Give the number of lines in the material below that hold "orange", and nothing besides.

DATA RECORDS:
━━━━━━━━━━
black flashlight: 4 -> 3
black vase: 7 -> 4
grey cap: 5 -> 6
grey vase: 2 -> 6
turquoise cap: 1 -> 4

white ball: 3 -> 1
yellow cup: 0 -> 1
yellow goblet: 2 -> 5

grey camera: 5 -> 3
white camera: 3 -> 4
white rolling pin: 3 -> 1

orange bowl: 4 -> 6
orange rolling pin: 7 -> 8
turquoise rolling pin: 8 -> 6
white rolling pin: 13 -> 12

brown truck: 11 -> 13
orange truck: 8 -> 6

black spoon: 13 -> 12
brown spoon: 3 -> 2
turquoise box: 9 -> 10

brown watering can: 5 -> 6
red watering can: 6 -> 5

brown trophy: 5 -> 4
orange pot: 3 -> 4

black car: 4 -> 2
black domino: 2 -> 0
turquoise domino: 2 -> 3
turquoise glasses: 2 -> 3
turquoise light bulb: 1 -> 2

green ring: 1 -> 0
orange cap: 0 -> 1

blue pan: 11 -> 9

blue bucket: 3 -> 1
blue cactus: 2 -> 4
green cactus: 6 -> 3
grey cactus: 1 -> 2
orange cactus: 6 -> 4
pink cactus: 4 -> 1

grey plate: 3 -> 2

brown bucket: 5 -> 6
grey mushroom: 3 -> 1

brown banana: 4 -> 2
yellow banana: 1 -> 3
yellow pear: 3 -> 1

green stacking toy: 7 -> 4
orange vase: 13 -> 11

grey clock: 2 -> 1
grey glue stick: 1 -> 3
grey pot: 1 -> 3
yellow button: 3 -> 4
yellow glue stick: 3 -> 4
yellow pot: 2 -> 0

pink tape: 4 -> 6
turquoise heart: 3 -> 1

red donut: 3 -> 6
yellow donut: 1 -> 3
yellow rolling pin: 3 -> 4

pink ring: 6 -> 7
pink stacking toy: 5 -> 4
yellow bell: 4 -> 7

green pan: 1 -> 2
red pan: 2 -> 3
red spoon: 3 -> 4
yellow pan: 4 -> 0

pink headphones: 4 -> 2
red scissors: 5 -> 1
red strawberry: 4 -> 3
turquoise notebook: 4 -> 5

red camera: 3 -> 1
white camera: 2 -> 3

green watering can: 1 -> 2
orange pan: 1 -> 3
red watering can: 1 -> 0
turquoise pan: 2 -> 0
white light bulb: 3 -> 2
━━━━━━━━━━
RESULT OF THE TASK: 8